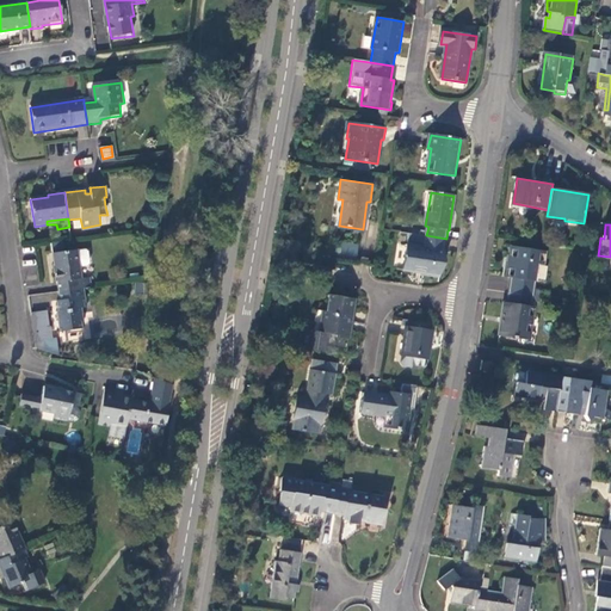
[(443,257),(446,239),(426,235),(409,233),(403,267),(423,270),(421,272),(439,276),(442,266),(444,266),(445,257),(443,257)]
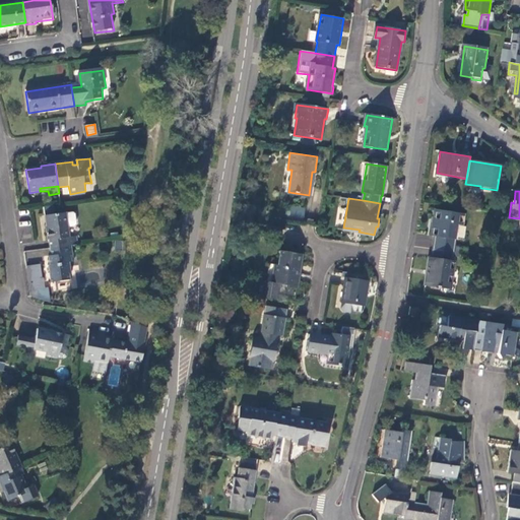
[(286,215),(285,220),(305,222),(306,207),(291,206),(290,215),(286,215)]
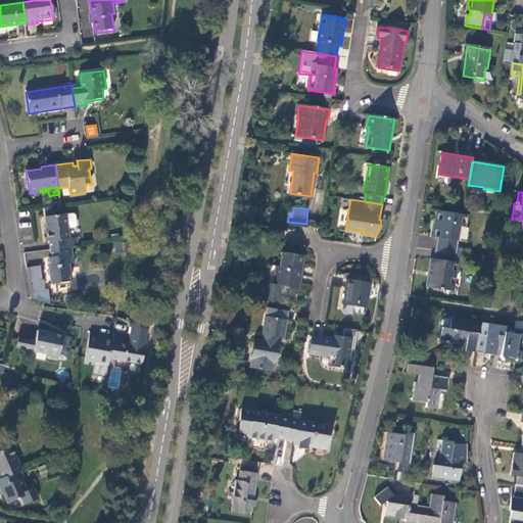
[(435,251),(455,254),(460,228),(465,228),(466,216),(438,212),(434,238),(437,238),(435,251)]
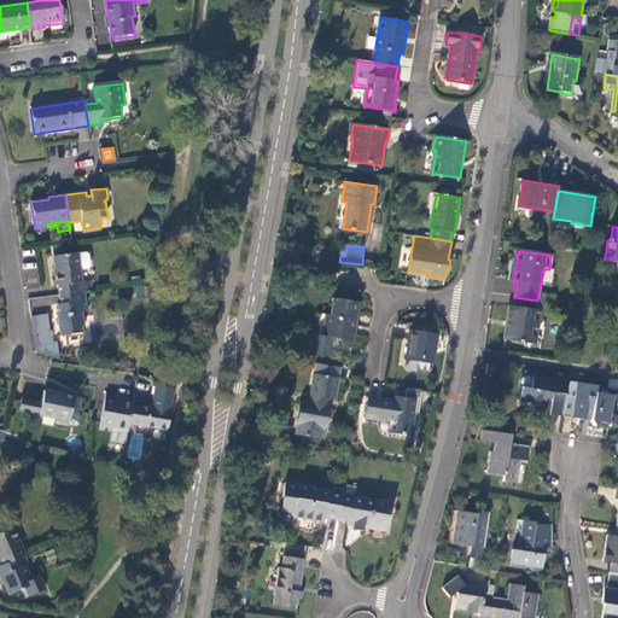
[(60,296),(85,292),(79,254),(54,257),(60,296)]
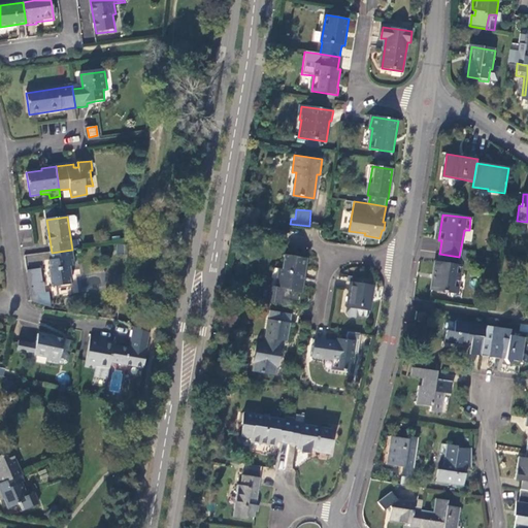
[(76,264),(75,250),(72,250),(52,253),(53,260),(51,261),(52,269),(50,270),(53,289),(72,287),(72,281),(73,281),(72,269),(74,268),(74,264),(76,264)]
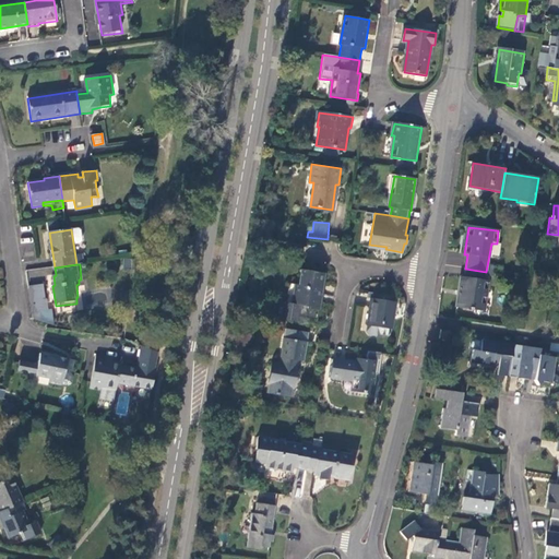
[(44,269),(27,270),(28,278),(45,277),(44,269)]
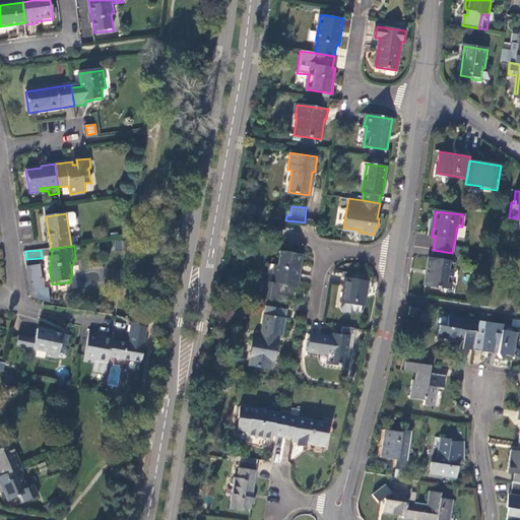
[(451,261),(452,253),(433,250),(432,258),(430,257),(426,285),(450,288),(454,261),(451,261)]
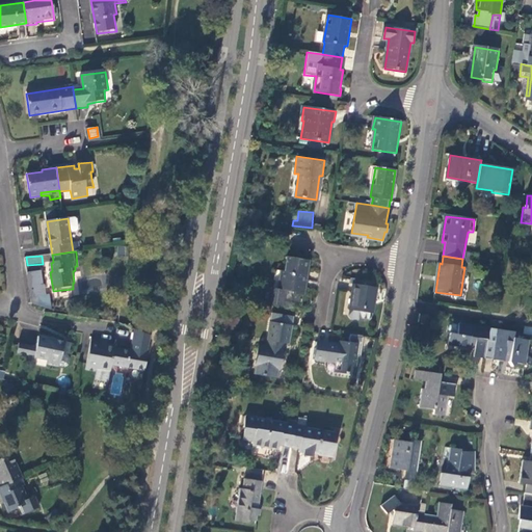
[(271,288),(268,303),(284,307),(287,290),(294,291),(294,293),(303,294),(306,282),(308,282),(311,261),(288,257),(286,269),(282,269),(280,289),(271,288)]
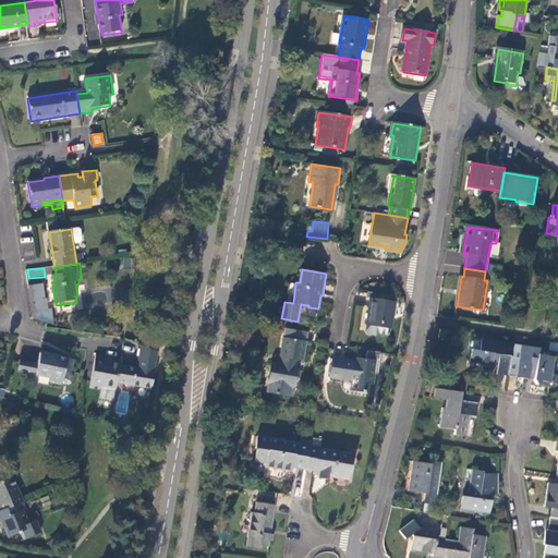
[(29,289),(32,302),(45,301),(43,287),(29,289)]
☆ ☆ ☆ ☆ ☆
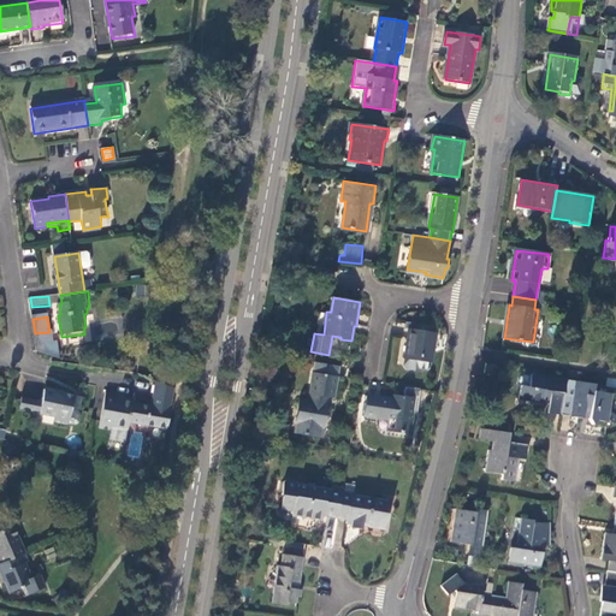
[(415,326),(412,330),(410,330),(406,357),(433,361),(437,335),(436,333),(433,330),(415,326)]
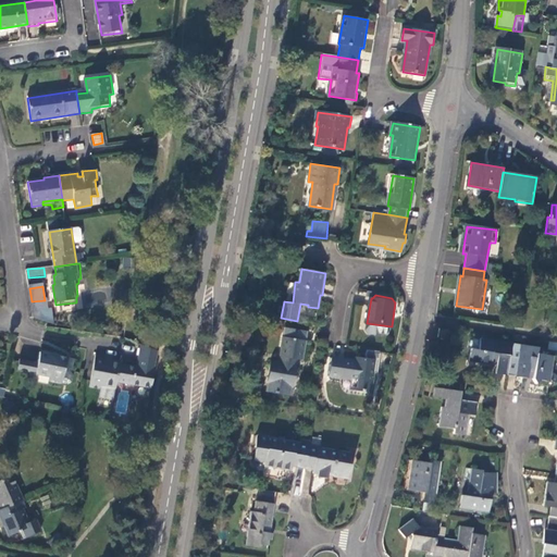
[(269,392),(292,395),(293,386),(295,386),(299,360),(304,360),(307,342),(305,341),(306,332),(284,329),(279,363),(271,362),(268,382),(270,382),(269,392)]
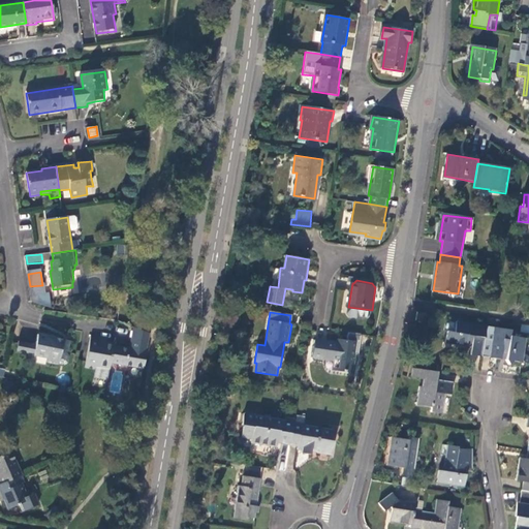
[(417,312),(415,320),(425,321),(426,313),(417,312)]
☆ ☆ ☆ ☆ ☆
EXERCISE PROMPT:
Give again the lines of the listing above that run from the one with "[(60,296),(85,292),(79,254),(54,257),(60,296)]" up to and including the one with "[(29,289),(32,302),(45,301),(43,287),(29,289)]". Keep them exact and omit the pictures.

TASK OUTPUT:
[(60,296),(85,292),(79,254),(54,257),(60,296)]
[(76,264),(75,250),(72,250),(52,253),(53,260),(51,261),(52,269),(50,270),(53,289),(72,287),(72,281),(73,281),(72,269),(74,268),(74,264),(76,264)]
[(44,269),(27,270),(28,278),(45,277),(44,269)]
[(451,261),(452,253),(433,250),(432,258),(430,257),(426,285),(450,288),(454,261),(451,261)]
[(271,288),(268,303),(284,307),(287,290),(294,291),(294,293),(303,294),(306,282),(308,282),(311,261),(288,257),(286,269),(282,269),(280,289),(271,288)]
[(29,289),(32,302),(45,301),(43,287),(29,289)]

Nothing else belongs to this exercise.